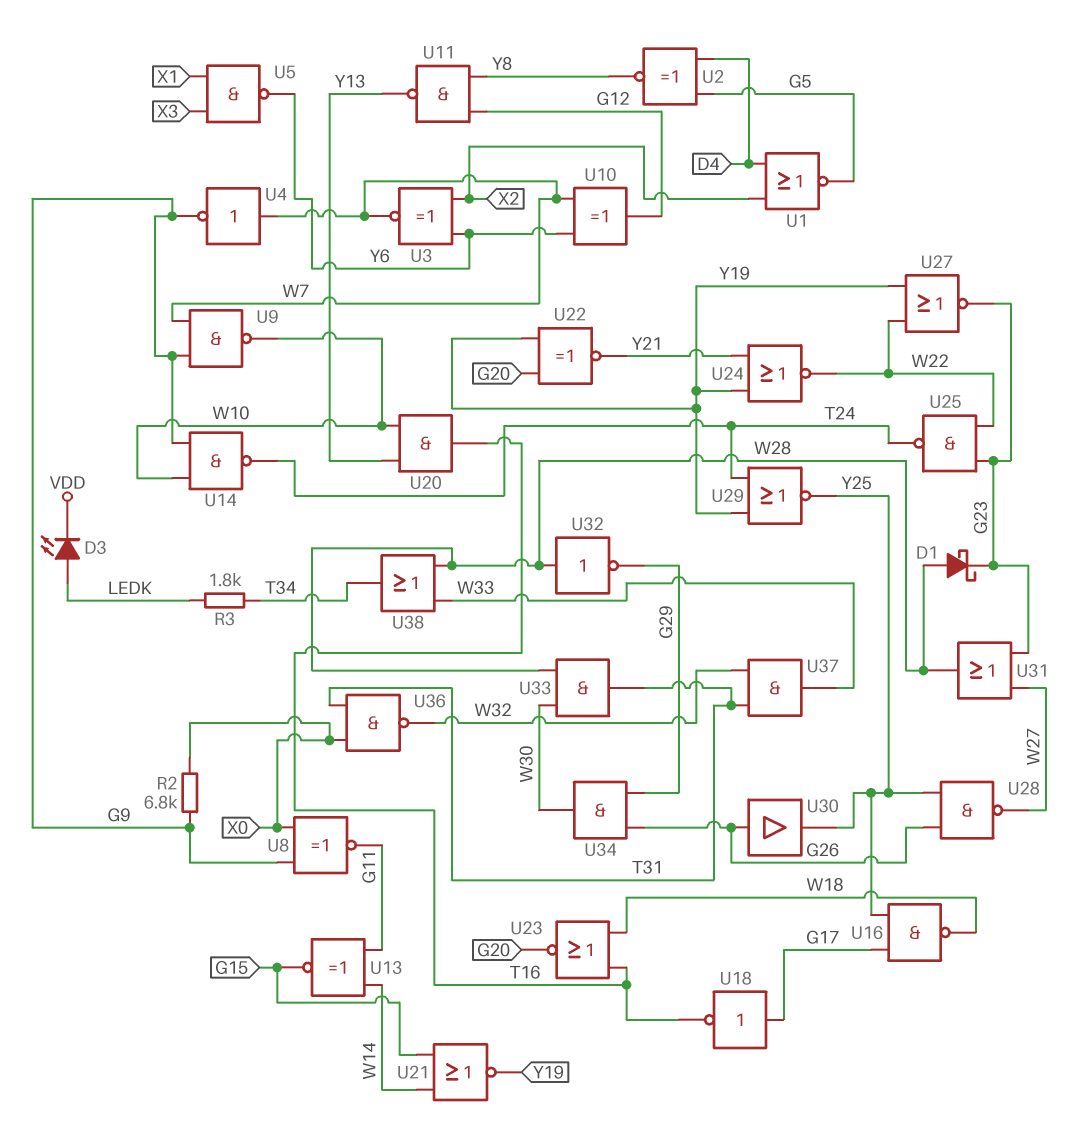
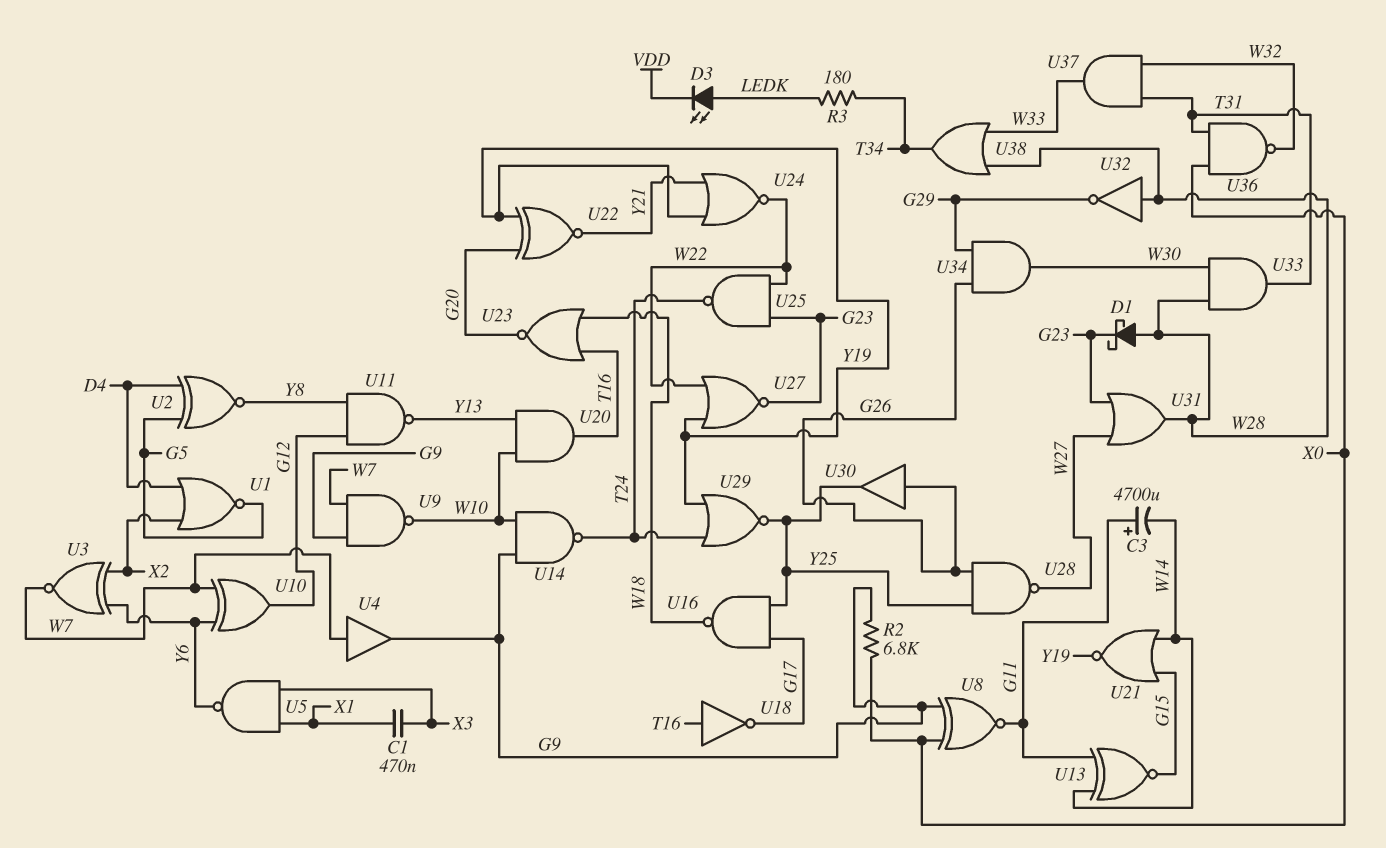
C1: none -> 470nF (X1, X3)
C3: none -> 4700uF (plus G11, minus W14)
R3: 1.8k (LEDK, T34) -> 180 (LEDK, T34)
U4: NOT (in W7, out G9) -> buffer (in W7, out G9)
U18: NOT (in G17, out T16) -> NOT (in T16, out G17)

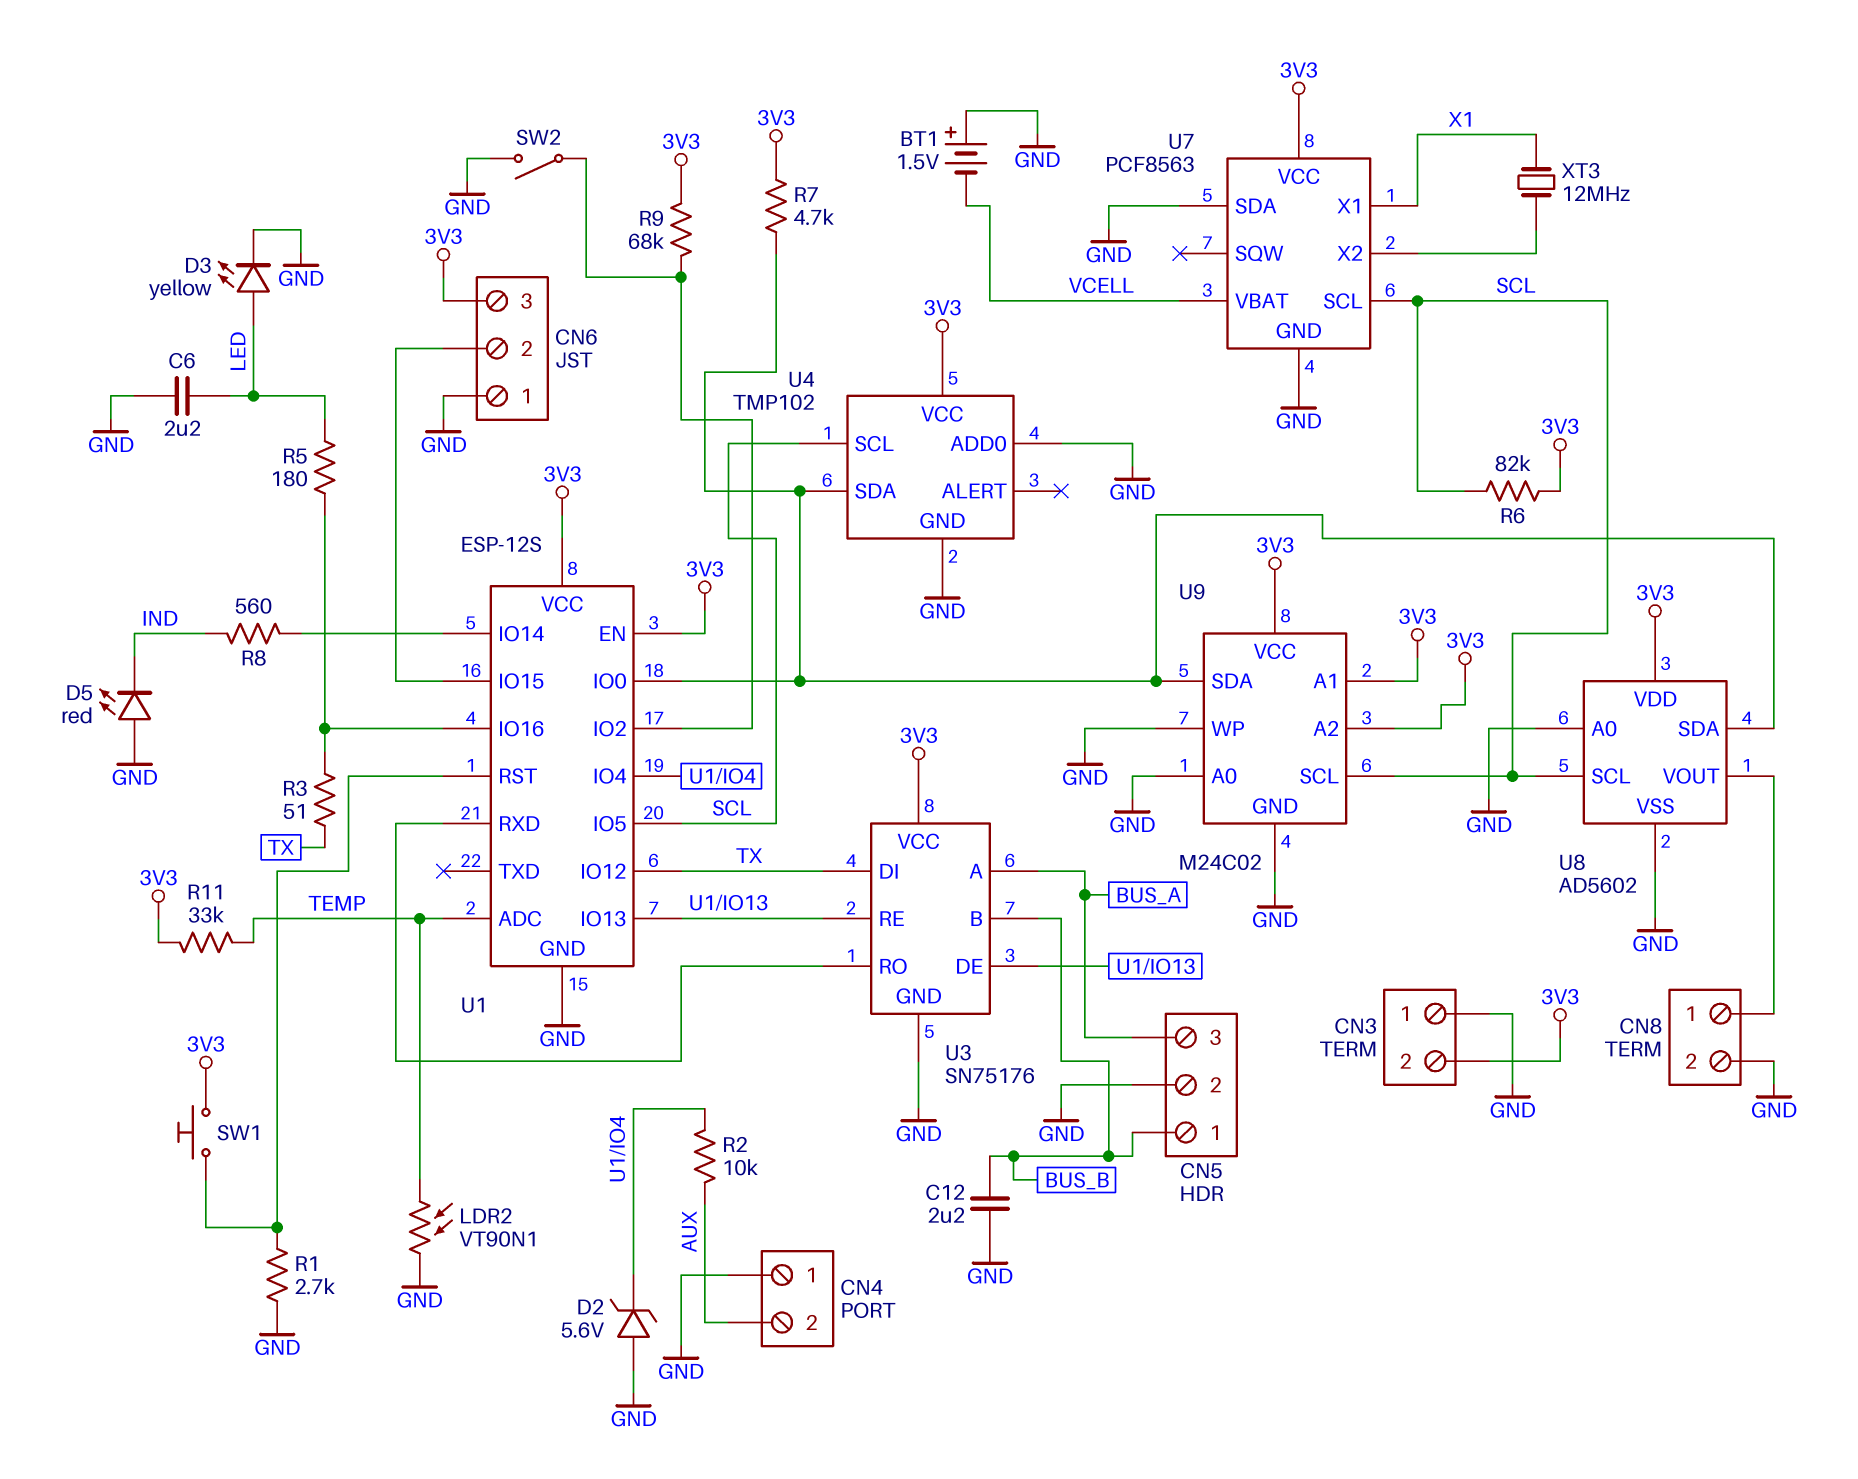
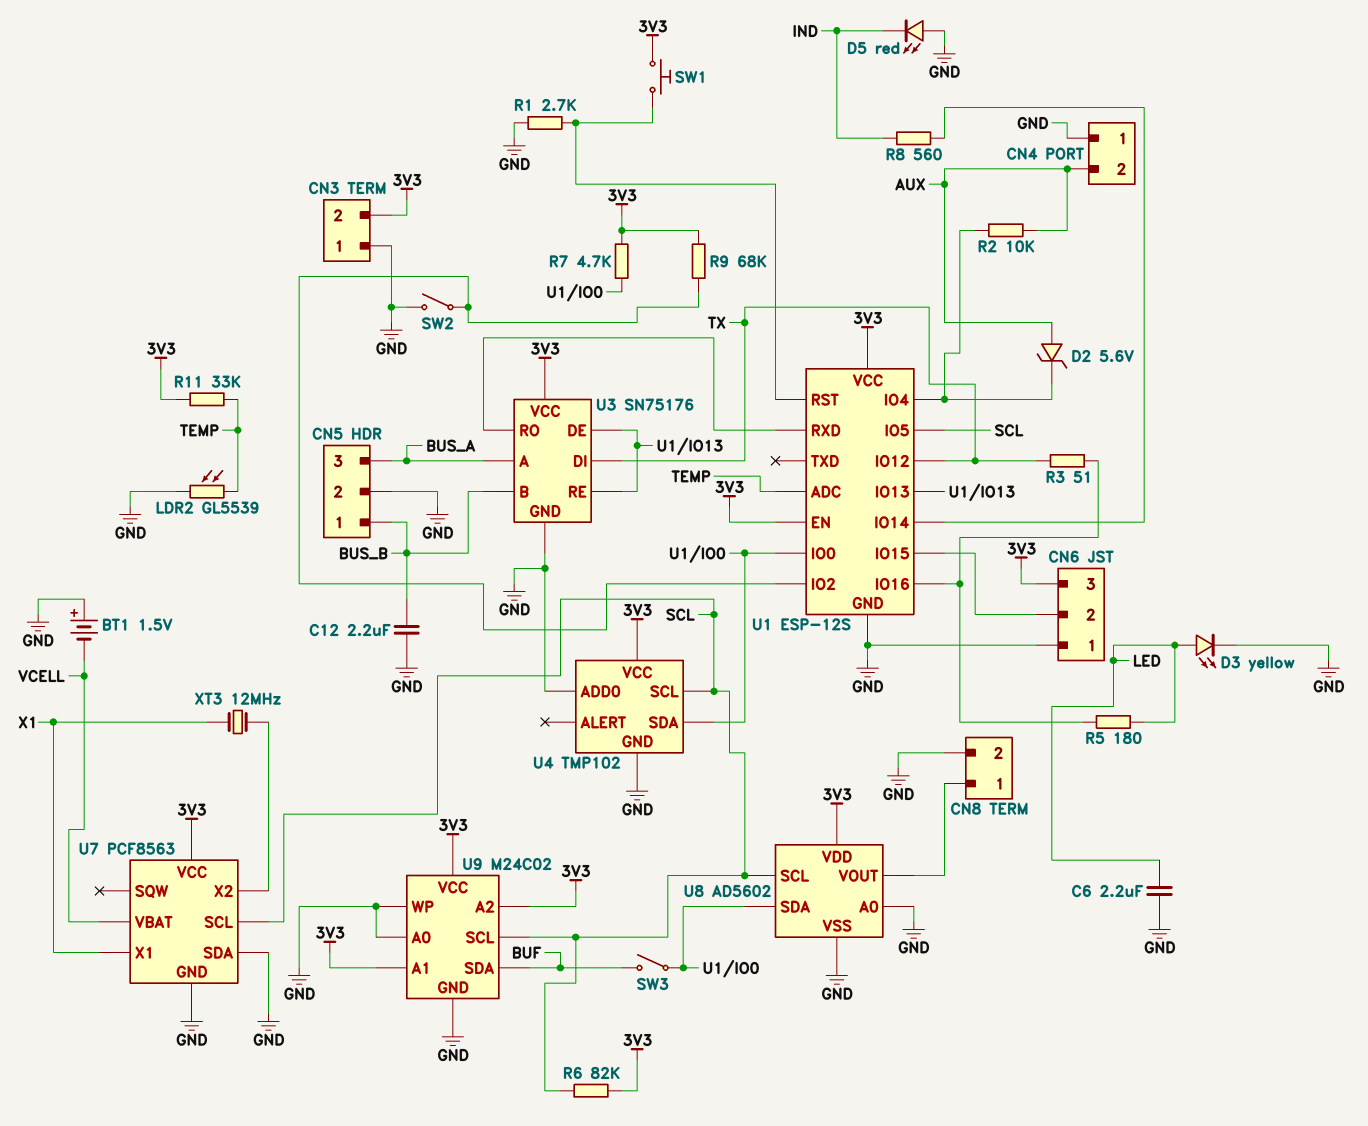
D2: zener 5.6V (A GND, K U1/IO4) -> zener 5.6V (A AUX, K U1/IO4)
LDR2: VT90N1 (GND, TEMP) -> GL5539 (GND, TEMP)
SW3: none -> switch (BUF, U1/IO0)
U9 pin SDA: U1/IO0 -> BUF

### WHAT NEEDS TO BE DONE
Once the pictures are removed, repeat all of the data above exactly.

### ANSWER FOR THIS EXERCISE
C1: none -> 470nF (X1, X3)
C3: none -> 4700uF (plus G11, minus W14)
R3: 1.8k (LEDK, T34) -> 180 (LEDK, T34)
U4: NOT (in W7, out G9) -> buffer (in W7, out G9)
U18: NOT (in G17, out T16) -> NOT (in T16, out G17)

D2: zener 5.6V (A GND, K U1/IO4) -> zener 5.6V (A AUX, K U1/IO4)
LDR2: VT90N1 (GND, TEMP) -> GL5539 (GND, TEMP)
SW3: none -> switch (BUF, U1/IO0)
U9 pin SDA: U1/IO0 -> BUF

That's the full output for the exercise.